Copy out exactly the lines below that run from the one holding "change=delete; old=golden_doughnut; first_place=84,427,189,513" to the one holding "change=move; old=violet_robot; first_place=119,234,186,339;", keeping both of those lines and no others.

SUPPLIED INFORMATION: Begin

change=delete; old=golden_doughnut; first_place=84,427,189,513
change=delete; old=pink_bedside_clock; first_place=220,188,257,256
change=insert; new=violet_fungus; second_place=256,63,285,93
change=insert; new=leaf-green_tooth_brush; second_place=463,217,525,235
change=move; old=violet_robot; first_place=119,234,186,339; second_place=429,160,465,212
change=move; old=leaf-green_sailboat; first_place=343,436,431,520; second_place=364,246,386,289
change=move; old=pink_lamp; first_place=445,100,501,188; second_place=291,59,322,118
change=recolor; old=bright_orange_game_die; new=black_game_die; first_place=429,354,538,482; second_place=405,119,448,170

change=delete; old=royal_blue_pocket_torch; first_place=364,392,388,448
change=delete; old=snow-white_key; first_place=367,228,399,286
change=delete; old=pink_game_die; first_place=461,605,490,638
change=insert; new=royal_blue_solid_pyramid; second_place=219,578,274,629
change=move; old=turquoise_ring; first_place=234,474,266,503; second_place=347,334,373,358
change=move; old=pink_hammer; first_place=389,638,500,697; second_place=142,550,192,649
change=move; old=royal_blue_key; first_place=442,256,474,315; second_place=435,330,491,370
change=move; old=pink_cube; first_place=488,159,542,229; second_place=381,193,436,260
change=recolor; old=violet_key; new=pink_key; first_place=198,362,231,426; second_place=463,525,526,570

SUPPLIED INFORMATION: End
SUPPLIED INFORMATION: Begin

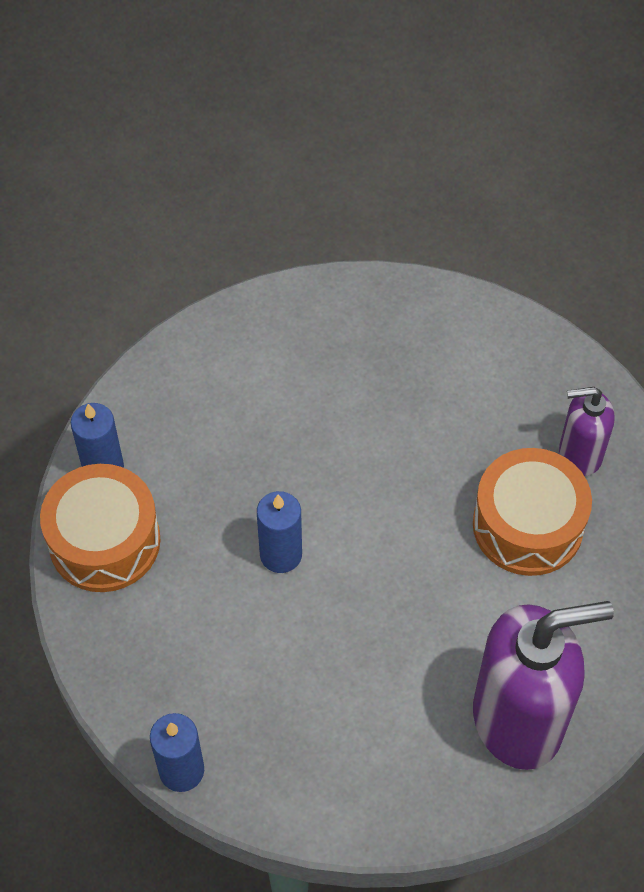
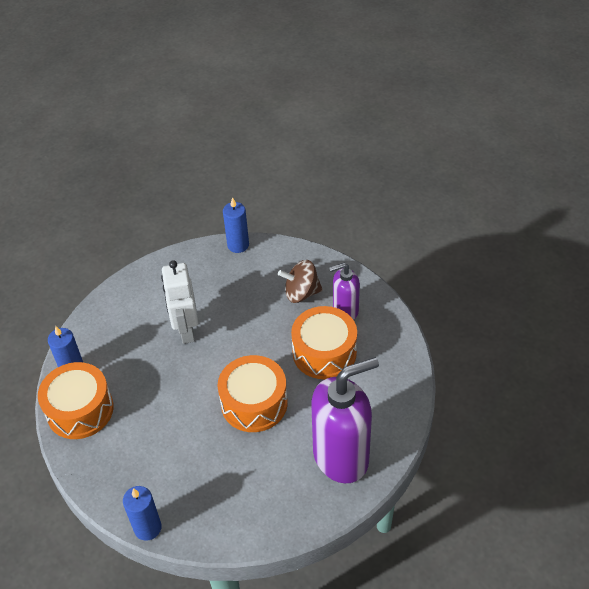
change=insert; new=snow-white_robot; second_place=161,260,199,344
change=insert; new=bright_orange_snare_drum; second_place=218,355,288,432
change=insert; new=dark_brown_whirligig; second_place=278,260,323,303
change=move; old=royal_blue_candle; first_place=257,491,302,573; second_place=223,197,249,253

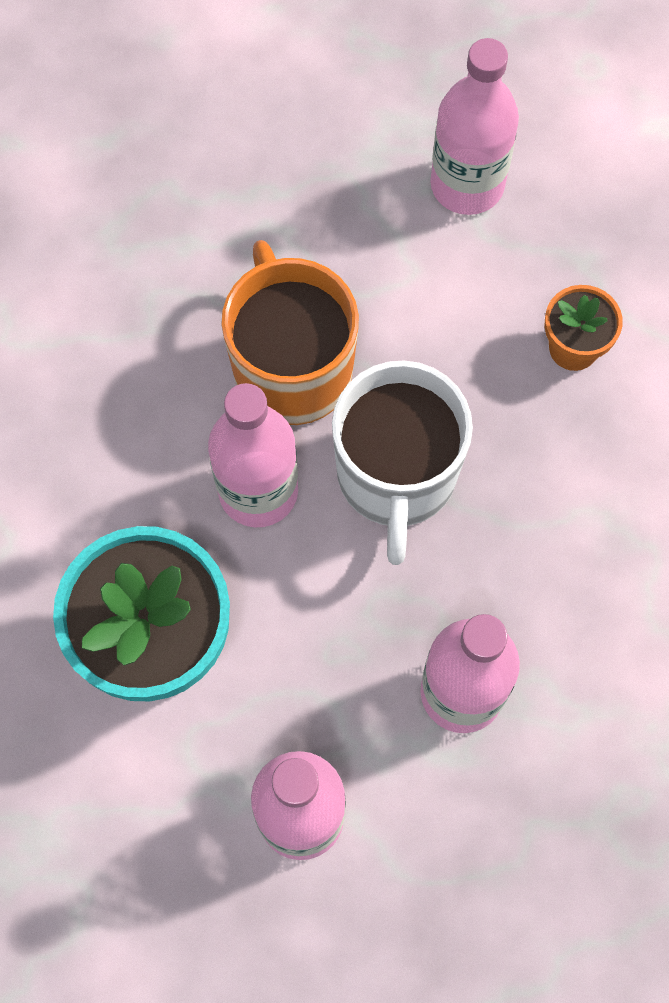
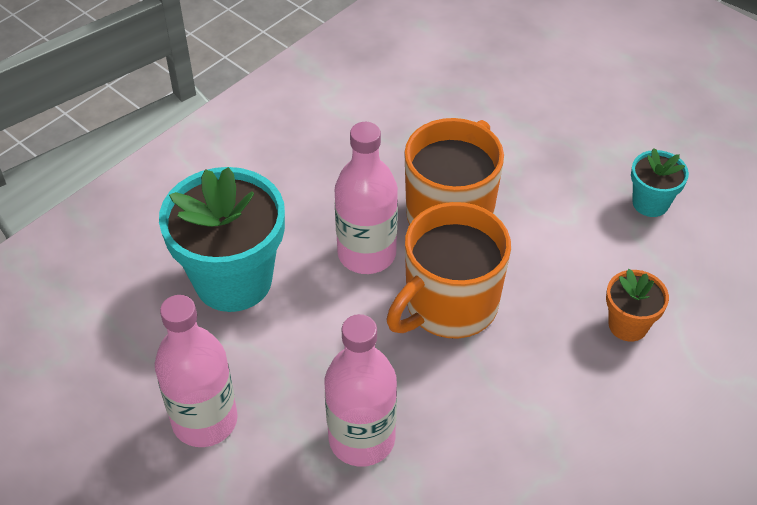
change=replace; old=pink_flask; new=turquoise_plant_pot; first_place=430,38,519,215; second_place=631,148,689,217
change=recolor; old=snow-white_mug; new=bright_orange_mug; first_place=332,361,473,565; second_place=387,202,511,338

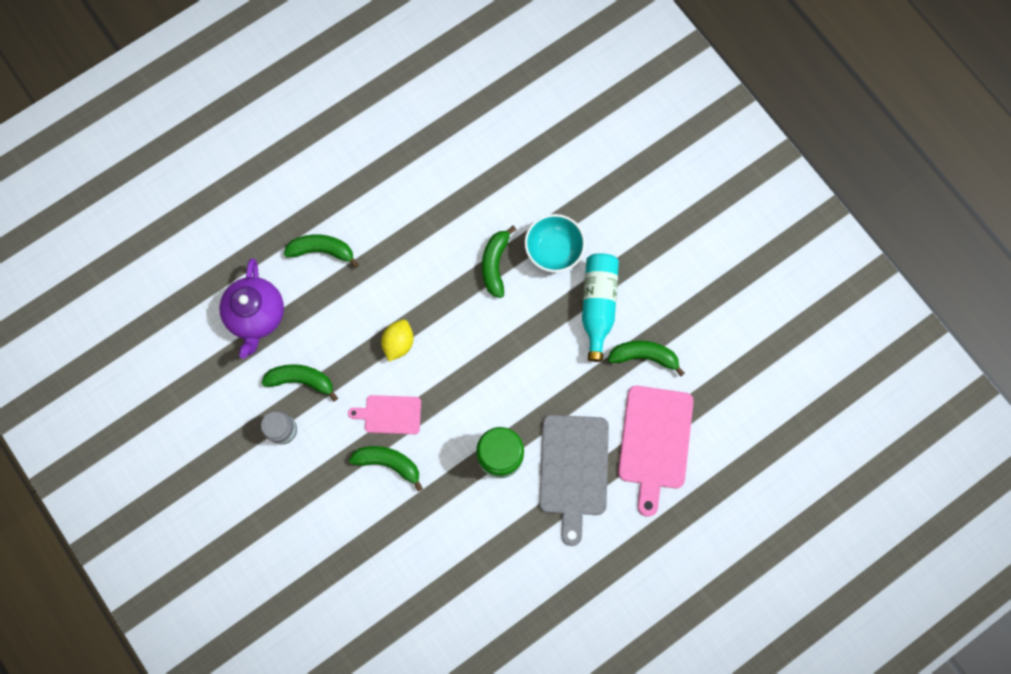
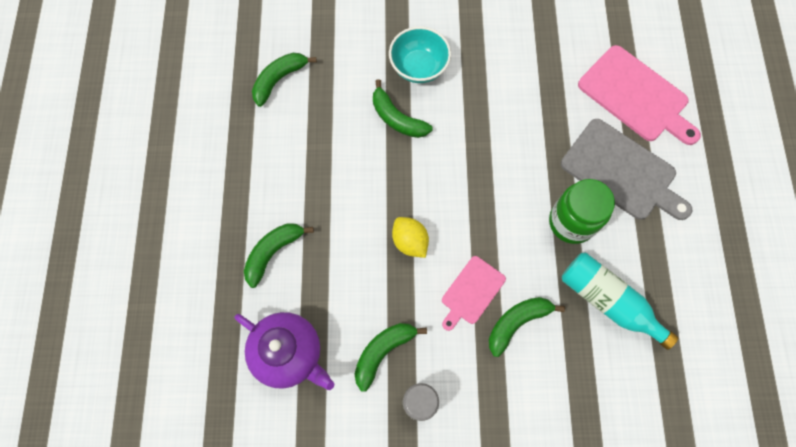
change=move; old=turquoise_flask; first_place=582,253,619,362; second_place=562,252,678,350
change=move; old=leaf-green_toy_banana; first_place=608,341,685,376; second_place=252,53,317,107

SUPPLIED INFORMATION: End

RESPONSE TO THIS EXERCISE:
change=delete; old=golden_doughnut; first_place=84,427,189,513
change=delete; old=pink_bedside_clock; first_place=220,188,257,256
change=insert; new=violet_fungus; second_place=256,63,285,93
change=insert; new=leaf-green_tooth_brush; second_place=463,217,525,235
change=move; old=violet_robot; first_place=119,234,186,339; second_place=429,160,465,212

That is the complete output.